[Region labeling records]
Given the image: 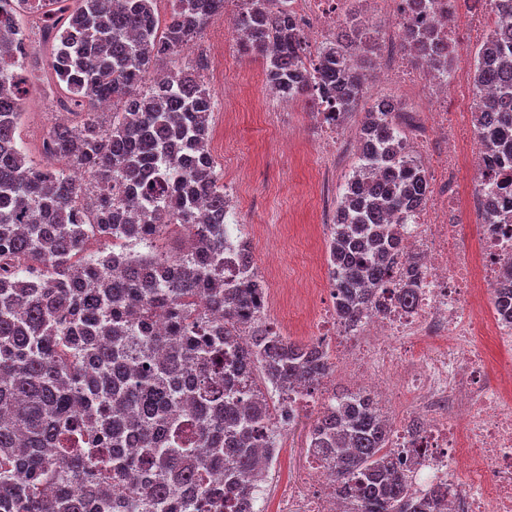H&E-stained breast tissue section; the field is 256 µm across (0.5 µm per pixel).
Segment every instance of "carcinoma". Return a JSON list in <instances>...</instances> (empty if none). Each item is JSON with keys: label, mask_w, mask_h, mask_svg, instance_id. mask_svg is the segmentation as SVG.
I'll return each mask as SVG.
<instances>
[{"label": "carcinoma", "mask_w": 512, "mask_h": 512, "mask_svg": "<svg viewBox=\"0 0 512 512\" xmlns=\"http://www.w3.org/2000/svg\"><path fill=\"white\" fill-rule=\"evenodd\" d=\"M36 0H0V512H217L207 488L224 465L237 499L253 500L273 462L251 445L266 417L264 399L243 403L224 390V337L209 314L234 323L256 309L257 288L224 295V185L202 144L213 96L186 71L145 90L144 74L164 55L197 39L225 0H176L158 31L155 0H51L47 38L50 92L79 121L49 133L45 154L84 169L96 188L93 215L74 205L83 188L62 168L32 160L15 134L28 94L9 76L23 67V12ZM287 0H254L231 20L246 30L244 55L270 60L279 97L336 99L338 118L367 93L366 65L378 47L360 10L336 27L321 53L317 85L299 72L305 42ZM497 20L476 47L473 73L488 100L475 110L476 132L512 128V0H498ZM414 57L451 74L452 48L429 31L407 30ZM116 102L108 127L92 111ZM397 105L375 101L359 134L362 156L340 200L329 255L336 264L338 314L350 320L364 301L362 284L388 275L395 239L390 214L406 224L425 201L421 164L395 148L404 130ZM128 186L133 216L112 220V187ZM206 197L208 212H195ZM512 211V179L488 197L484 224ZM176 217L198 237V253L172 254L163 219ZM144 244L148 257L123 264L112 253L85 254L89 237ZM163 322L164 332L152 325ZM239 369L255 379L304 388L332 371L306 343L258 326L240 350ZM319 411L309 439L327 449L344 512H436L413 496L388 460L386 424L370 399L343 392Z\"/></svg>", "instance_id": "carcinoma-1"}]
</instances>
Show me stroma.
<instances>
[{
	"mask_svg": "<svg viewBox=\"0 0 512 512\" xmlns=\"http://www.w3.org/2000/svg\"><path fill=\"white\" fill-rule=\"evenodd\" d=\"M50 49L42 47L37 63L29 64L28 77L36 88L24 103V116L16 132L18 144L35 161H43V134L56 124L53 95L46 90ZM265 59L257 54L244 55L237 48L224 54V79L244 87L250 100L237 117V130L215 147V170L222 183L232 186L242 207L240 221L257 224L266 213L298 221L294 234L282 239L276 253H269L264 243L251 250L254 264L268 270L276 286L308 279L314 268L317 246L308 225L301 221L316 200L314 174L317 161V133L311 105L299 98L271 106L263 84ZM390 98L421 109L427 95L415 84H386L372 80L367 96L345 119L347 136H355L365 112L375 100ZM292 130L291 146L277 141L276 129Z\"/></svg>",
	"mask_w": 512,
	"mask_h": 512,
	"instance_id": "stroma-1",
	"label": "stroma"
}]
</instances>
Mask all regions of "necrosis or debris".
<instances>
[{
	"instance_id": "1",
	"label": "necrosis or debris",
	"mask_w": 512,
	"mask_h": 512,
	"mask_svg": "<svg viewBox=\"0 0 512 512\" xmlns=\"http://www.w3.org/2000/svg\"><path fill=\"white\" fill-rule=\"evenodd\" d=\"M446 2L431 0L429 10L417 14L411 0H373L391 20L379 39L383 77L422 84L437 106L420 114L425 135L407 141L425 169L429 191L412 220L395 225L397 249L388 279L356 322L339 318L335 288L300 290L304 326L337 374L308 392L268 388L266 423L282 448L289 412L335 404L337 379L357 390L378 388L402 406L387 446L416 496L439 500L441 512H512V309L497 307L500 290L512 288V224L480 225L474 249L462 246V218L483 213L486 190L498 175L479 142L460 138L448 117L472 114L480 94L463 62L446 77L429 61L416 67L405 62L401 47L402 29L413 21L443 41L457 39ZM348 5L349 0H288L304 39L320 47L333 39ZM319 145L325 171L335 168L342 153L361 149L336 121L323 123ZM237 216V208L227 207L228 288L248 281L239 253L262 231L256 225L236 232ZM261 284L254 319L225 326L234 348L250 343L255 324H272L278 291L269 279ZM405 288L414 291L409 306L400 300ZM270 500L276 512H341L330 465L312 447L305 450L300 472L280 480Z\"/></svg>"
}]
</instances>
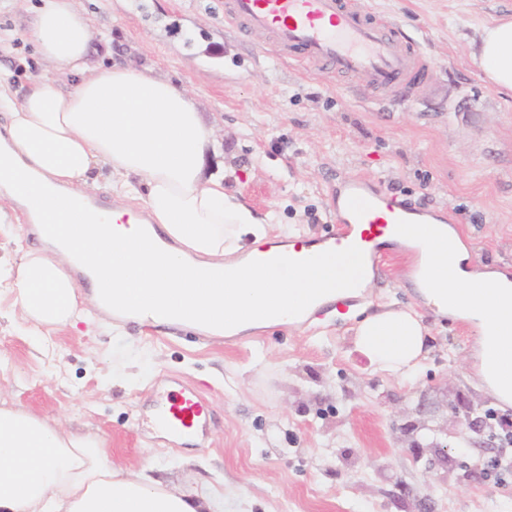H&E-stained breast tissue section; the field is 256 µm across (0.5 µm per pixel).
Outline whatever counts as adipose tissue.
I'll use <instances>...</instances> for the list:
<instances>
[{"mask_svg":"<svg viewBox=\"0 0 512 512\" xmlns=\"http://www.w3.org/2000/svg\"><path fill=\"white\" fill-rule=\"evenodd\" d=\"M28 38L54 76L33 78L15 97L0 70V223L24 216L39 247L0 254V288L22 318L56 331L103 314L113 330L133 321L202 336H253L303 321L313 304L367 283L361 263L338 266L328 247L289 265L222 177L206 173L214 132L192 98L148 69L87 61L92 31L76 0H40ZM475 58L487 82L512 91V19L486 28ZM112 201L82 204L97 170ZM148 234L158 251L139 241ZM399 245L415 247L417 285L438 316L467 320L494 396L512 391V282L470 263L445 224H412ZM89 278L82 286L73 268ZM354 344L383 373L406 378L425 357L426 330L405 309L367 314ZM178 487L113 466L91 431L0 398V512H202Z\"/></svg>","mask_w":512,"mask_h":512,"instance_id":"obj_1","label":"adipose tissue"}]
</instances>
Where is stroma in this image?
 <instances>
[{
    "label": "stroma",
    "mask_w": 512,
    "mask_h": 512,
    "mask_svg": "<svg viewBox=\"0 0 512 512\" xmlns=\"http://www.w3.org/2000/svg\"><path fill=\"white\" fill-rule=\"evenodd\" d=\"M394 17L428 76L405 104L358 77L289 65L261 35L224 24V0H78L91 65L151 68L193 98L220 150L207 169L281 230L318 240L336 225L337 186L362 177L421 209L452 212L474 263L512 273V92L483 78L472 50L512 0H363ZM37 0H0L13 34L0 68L16 90L52 75L25 33ZM372 303L420 307L399 251L382 254ZM0 296V394L73 430H94L119 467L210 501L212 512H512V448L472 368L469 325L424 312L431 352L416 380L375 371L332 318L218 343L177 329L92 321L34 331ZM206 401L192 441L152 428L174 384ZM482 418L472 443L466 416ZM447 442L438 463L431 440ZM480 467V478L468 477Z\"/></svg>",
    "instance_id": "stroma-1"
}]
</instances>
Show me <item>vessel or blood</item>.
I'll list each match as a JSON object with an SVG mask.
<instances>
[{"label": "vessel or blood", "mask_w": 512, "mask_h": 512, "mask_svg": "<svg viewBox=\"0 0 512 512\" xmlns=\"http://www.w3.org/2000/svg\"><path fill=\"white\" fill-rule=\"evenodd\" d=\"M224 22L240 36L260 34L266 49L304 69L361 76L371 91H391L410 100L428 74L418 49L401 38L399 23L367 11L361 0H224ZM336 232L329 245L337 256L361 255L371 278H379L384 237L400 235L423 210L361 178L336 192ZM160 432L204 434L207 413L194 390L169 392L157 411Z\"/></svg>", "instance_id": "1"}]
</instances>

◆ **Set exercise**
Report each line in the data that holds the word "JSON".

◆ **Complete response**
Segment every instance of "carcinoma". Return a JSON list in <instances>...</instances> (empty if none). Each item is JSON with keys: label, mask_w, mask_h, mask_svg, instance_id. mask_svg is the segmentation as SVG.
I'll list each match as a JSON object with an SVG mask.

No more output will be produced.